WORK ITEM
Your answer should repeat exactly the lines from the one holding "after: toy tree/cobalt" through the end of the data, and it should contain no pictures.
(DATASET CONTENT)
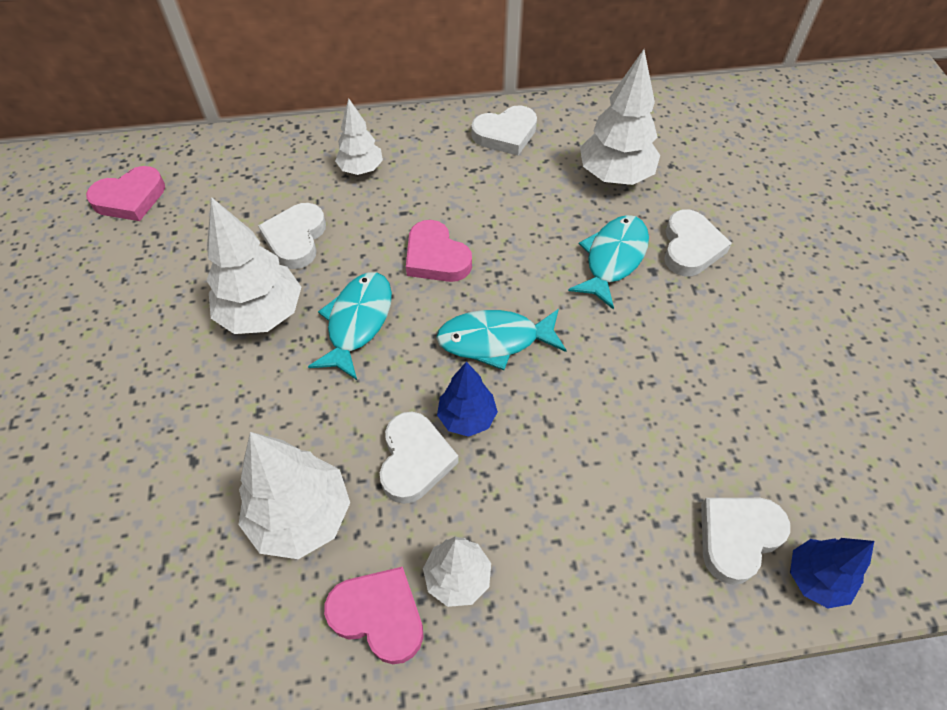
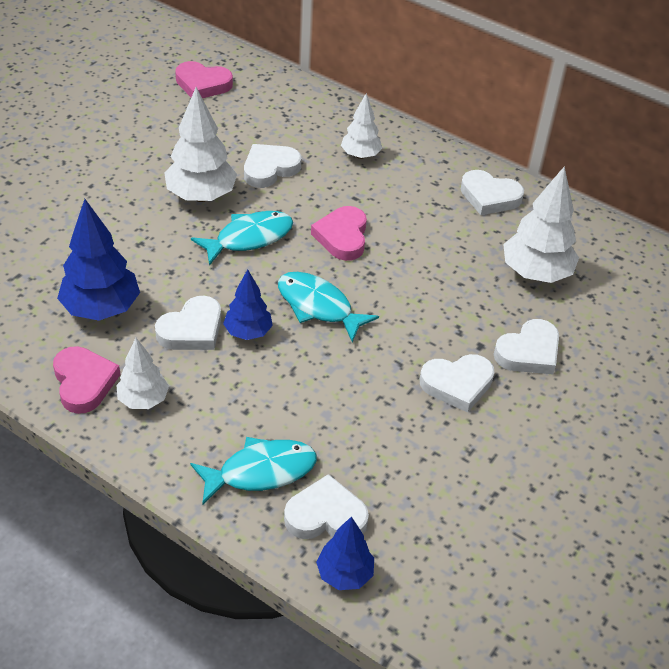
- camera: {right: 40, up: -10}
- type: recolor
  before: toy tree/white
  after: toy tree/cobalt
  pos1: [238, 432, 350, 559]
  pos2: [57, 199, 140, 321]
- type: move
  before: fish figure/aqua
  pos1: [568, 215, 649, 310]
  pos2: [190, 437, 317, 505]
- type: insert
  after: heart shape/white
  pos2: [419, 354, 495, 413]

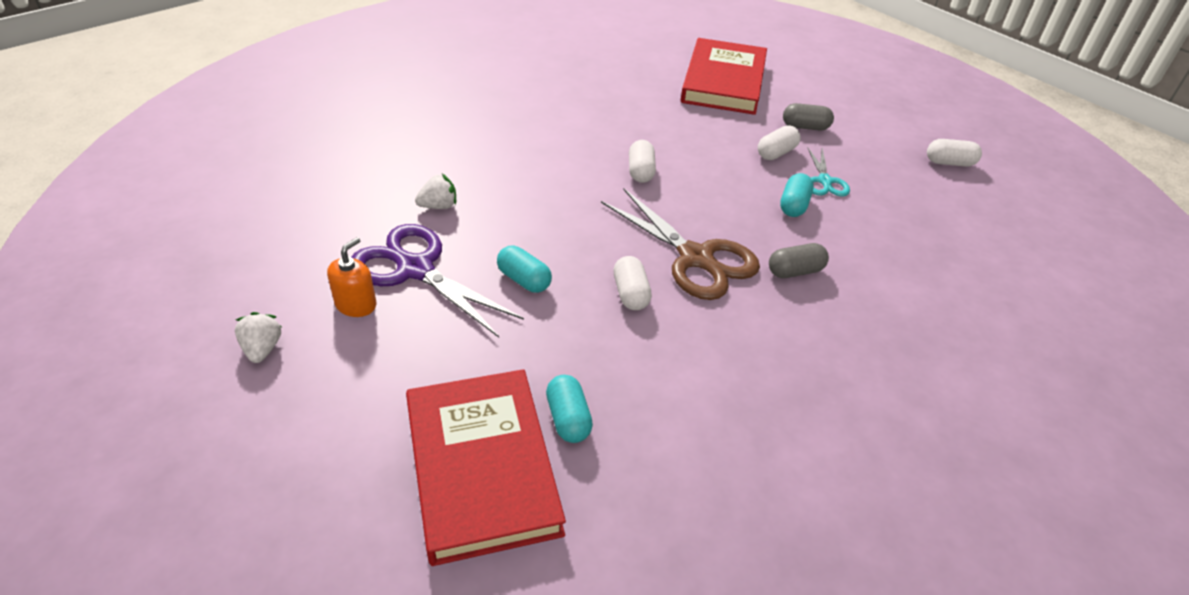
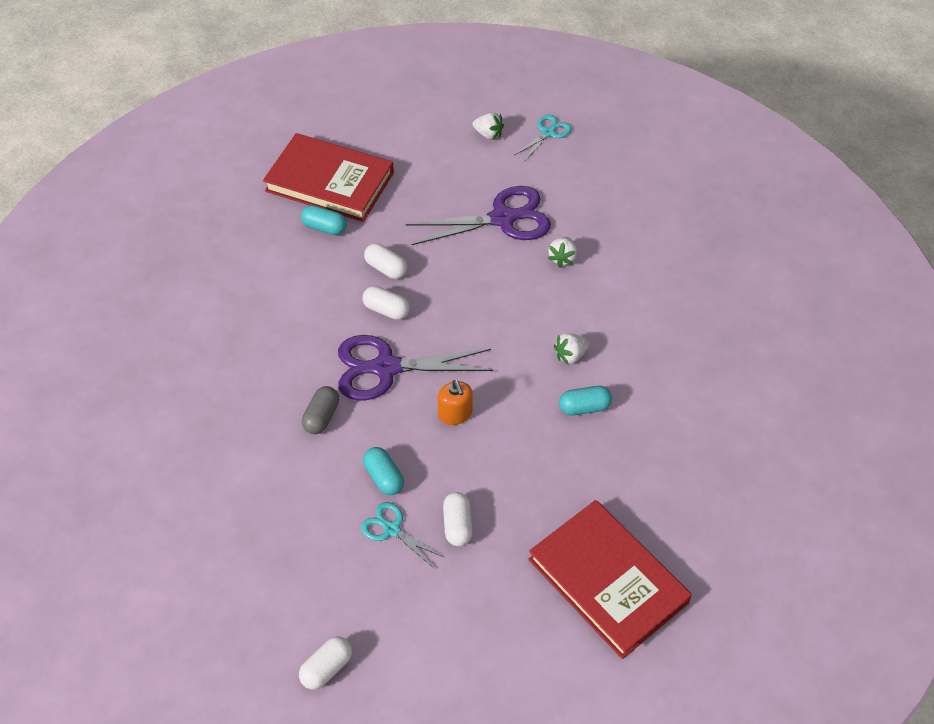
- camera: {right: 130, up: 10}
- type: recolor
  before: pair of scissors/dark brown
  after: pair of scissors/violet
  pos1: [601, 188, 760, 300]
  pos2: [338, 335, 493, 400]
- type: move
  before: pill shape/white
  pos1: [629, 140, 656, 183]
  pos2: [364, 243, 408, 279]
- type: move
  before: soap pump/bright orange
  pos1: [327, 237, 376, 317]
  pos2: [438, 380, 473, 425]
- type: insert
  after: pair of scissors/aqua
  pos2: [514, 115, 572, 162]
- type: insert
  after: berry/white
  pos2: [554, 333, 590, 365]
- type: move
  before: pill shape/aqua
  pos1: [497, 246, 552, 293]
  pos2: [559, 386, 612, 416]
- type: delete
  before: pill shape/gray
  pos1: [783, 103, 834, 131]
(End DATASET CONTENT)
ANSWER SECTION
  after: toy tree/cobalt
  pos1: [238, 432, 350, 559]
  pos2: [57, 199, 140, 321]
- type: move
  before: fish figure/aqua
  pos1: [568, 215, 649, 310]
  pos2: [190, 437, 317, 505]
- type: insert
  after: heart shape/white
  pos2: [419, 354, 495, 413]

- camera: {right: 130, up: 10}
- type: recolor
  before: pair of scissors/dark brown
  after: pair of scissors/violet
  pos1: [601, 188, 760, 300]
  pos2: [338, 335, 493, 400]
- type: move
  before: pill shape/white
  pos1: [629, 140, 656, 183]
  pos2: [364, 243, 408, 279]
- type: move
  before: soap pump/bright orange
  pos1: [327, 237, 376, 317]
  pos2: [438, 380, 473, 425]
- type: insert
  after: pair of scissors/aqua
  pos2: [514, 115, 572, 162]
- type: insert
  after: berry/white
  pos2: [554, 333, 590, 365]
- type: move
  before: pill shape/aqua
  pos1: [497, 246, 552, 293]
  pos2: [559, 386, 612, 416]
- type: delete
  before: pill shape/gray
  pos1: [783, 103, 834, 131]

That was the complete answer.